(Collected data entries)
+++

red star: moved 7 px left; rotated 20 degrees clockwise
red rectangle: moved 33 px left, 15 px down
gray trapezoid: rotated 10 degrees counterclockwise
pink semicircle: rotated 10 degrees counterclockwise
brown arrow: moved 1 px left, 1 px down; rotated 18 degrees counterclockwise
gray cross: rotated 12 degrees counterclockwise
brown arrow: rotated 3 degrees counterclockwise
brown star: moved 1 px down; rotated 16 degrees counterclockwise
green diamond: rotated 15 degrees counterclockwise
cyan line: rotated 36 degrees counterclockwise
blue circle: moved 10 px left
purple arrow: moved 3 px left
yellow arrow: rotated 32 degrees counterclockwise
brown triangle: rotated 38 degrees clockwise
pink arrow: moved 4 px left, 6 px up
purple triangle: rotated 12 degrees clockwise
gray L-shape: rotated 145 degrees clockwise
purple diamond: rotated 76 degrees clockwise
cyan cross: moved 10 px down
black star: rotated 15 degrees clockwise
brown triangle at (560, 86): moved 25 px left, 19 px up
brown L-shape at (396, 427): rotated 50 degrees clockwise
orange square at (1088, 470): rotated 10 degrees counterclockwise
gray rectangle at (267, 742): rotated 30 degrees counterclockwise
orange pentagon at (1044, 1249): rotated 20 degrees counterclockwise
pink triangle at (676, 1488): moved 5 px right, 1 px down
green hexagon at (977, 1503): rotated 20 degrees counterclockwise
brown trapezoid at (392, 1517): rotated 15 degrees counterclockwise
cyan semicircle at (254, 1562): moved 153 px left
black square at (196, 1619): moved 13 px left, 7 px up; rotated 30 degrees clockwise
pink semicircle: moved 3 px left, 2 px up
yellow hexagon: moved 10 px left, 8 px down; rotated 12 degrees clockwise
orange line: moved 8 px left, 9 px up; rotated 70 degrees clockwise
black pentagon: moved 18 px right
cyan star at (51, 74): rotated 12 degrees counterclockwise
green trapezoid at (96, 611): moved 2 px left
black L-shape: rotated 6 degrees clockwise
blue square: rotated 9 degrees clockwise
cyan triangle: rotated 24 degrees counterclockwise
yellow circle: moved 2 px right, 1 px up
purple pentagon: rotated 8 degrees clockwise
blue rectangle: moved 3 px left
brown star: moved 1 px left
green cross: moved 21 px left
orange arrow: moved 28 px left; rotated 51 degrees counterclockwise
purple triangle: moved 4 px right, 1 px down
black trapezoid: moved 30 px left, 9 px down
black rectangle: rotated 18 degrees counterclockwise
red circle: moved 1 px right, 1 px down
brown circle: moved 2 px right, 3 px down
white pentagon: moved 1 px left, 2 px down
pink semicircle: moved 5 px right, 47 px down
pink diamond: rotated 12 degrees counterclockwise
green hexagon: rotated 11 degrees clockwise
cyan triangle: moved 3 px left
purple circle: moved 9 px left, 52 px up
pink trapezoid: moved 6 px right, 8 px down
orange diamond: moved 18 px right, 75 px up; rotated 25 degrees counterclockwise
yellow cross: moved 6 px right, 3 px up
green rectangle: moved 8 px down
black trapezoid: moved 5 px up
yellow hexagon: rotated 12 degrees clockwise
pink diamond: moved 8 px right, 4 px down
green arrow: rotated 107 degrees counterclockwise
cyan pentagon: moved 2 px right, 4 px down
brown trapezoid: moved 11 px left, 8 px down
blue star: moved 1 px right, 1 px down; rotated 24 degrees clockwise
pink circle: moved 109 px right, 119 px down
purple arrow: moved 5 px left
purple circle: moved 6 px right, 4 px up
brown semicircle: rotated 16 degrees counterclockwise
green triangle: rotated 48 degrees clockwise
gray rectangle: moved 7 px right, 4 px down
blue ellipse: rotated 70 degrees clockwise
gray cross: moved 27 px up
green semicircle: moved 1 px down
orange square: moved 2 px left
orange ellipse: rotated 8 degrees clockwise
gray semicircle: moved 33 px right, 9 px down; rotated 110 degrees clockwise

+++

== TASK PROMPT ==
Copy every one of the records above word for word, keeping each line unchanged and in its original order.

== THE ANSWER ==
red star: moved 7 px left; rotated 20 degrees clockwise
red rectangle: moved 33 px left, 15 px down
gray trapezoid: rotated 10 degrees counterclockwise
pink semicircle: rotated 10 degrees counterclockwise
brown arrow: moved 1 px left, 1 px down; rotated 18 degrees counterclockwise
gray cross: rotated 12 degrees counterclockwise
brown arrow: rotated 3 degrees counterclockwise
brown star: moved 1 px down; rotated 16 degrees counterclockwise
green diamond: rotated 15 degrees counterclockwise
cyan line: rotated 36 degrees counterclockwise
blue circle: moved 10 px left
purple arrow: moved 3 px left
yellow arrow: rotated 32 degrees counterclockwise
brown triangle: rotated 38 degrees clockwise
pink arrow: moved 4 px left, 6 px up
purple triangle: rotated 12 degrees clockwise
gray L-shape: rotated 145 degrees clockwise
purple diamond: rotated 76 degrees clockwise
cyan cross: moved 10 px down
black star: rotated 15 degrees clockwise
brown triangle at (560, 86): moved 25 px left, 19 px up
brown L-shape at (396, 427): rotated 50 degrees clockwise
orange square at (1088, 470): rotated 10 degrees counterclockwise
gray rectangle at (267, 742): rotated 30 degrees counterclockwise
orange pentagon at (1044, 1249): rotated 20 degrees counterclockwise
pink triangle at (676, 1488): moved 5 px right, 1 px down
green hexagon at (977, 1503): rotated 20 degrees counterclockwise
brown trapezoid at (392, 1517): rotated 15 degrees counterclockwise
cyan semicircle at (254, 1562): moved 153 px left
black square at (196, 1619): moved 13 px left, 7 px up; rotated 30 degrees clockwise
pink semicircle: moved 3 px left, 2 px up
yellow hexagon: moved 10 px left, 8 px down; rotated 12 degrees clockwise
orange line: moved 8 px left, 9 px up; rotated 70 degrees clockwise
black pentagon: moved 18 px right
cyan star at (51, 74): rotated 12 degrees counterclockwise
green trapezoid at (96, 611): moved 2 px left
black L-shape: rotated 6 degrees clockwise
blue square: rotated 9 degrees clockwise
cyan triangle: rotated 24 degrees counterclockwise
yellow circle: moved 2 px right, 1 px up
purple pentagon: rotated 8 degrees clockwise
blue rectangle: moved 3 px left
brown star: moved 1 px left
green cross: moved 21 px left
orange arrow: moved 28 px left; rotated 51 degrees counterclockwise
purple triangle: moved 4 px right, 1 px down
black trapezoid: moved 30 px left, 9 px down
black rectangle: rotated 18 degrees counterclockwise
red circle: moved 1 px right, 1 px down
brown circle: moved 2 px right, 3 px down
white pentagon: moved 1 px left, 2 px down
pink semicircle: moved 5 px right, 47 px down
pink diamond: rotated 12 degrees counterclockwise
green hexagon: rotated 11 degrees clockwise
cyan triangle: moved 3 px left
purple circle: moved 9 px left, 52 px up
pink trapezoid: moved 6 px right, 8 px down
orange diamond: moved 18 px right, 75 px up; rotated 25 degrees counterclockwise
yellow cross: moved 6 px right, 3 px up
green rectangle: moved 8 px down
black trapezoid: moved 5 px up
yellow hexagon: rotated 12 degrees clockwise
pink diamond: moved 8 px right, 4 px down
green arrow: rotated 107 degrees counterclockwise
cyan pentagon: moved 2 px right, 4 px down
brown trapezoid: moved 11 px left, 8 px down
blue star: moved 1 px right, 1 px down; rotated 24 degrees clockwise
pink circle: moved 109 px right, 119 px down
purple arrow: moved 5 px left
purple circle: moved 6 px right, 4 px up
brown semicircle: rotated 16 degrees counterclockwise
green triangle: rotated 48 degrees clockwise
gray rectangle: moved 7 px right, 4 px down
blue ellipse: rotated 70 degrees clockwise
gray cross: moved 27 px up
green semicircle: moved 1 px down
orange square: moved 2 px left
orange ellipse: rotated 8 degrees clockwise
gray semicircle: moved 33 px right, 9 px down; rotated 110 degrees clockwise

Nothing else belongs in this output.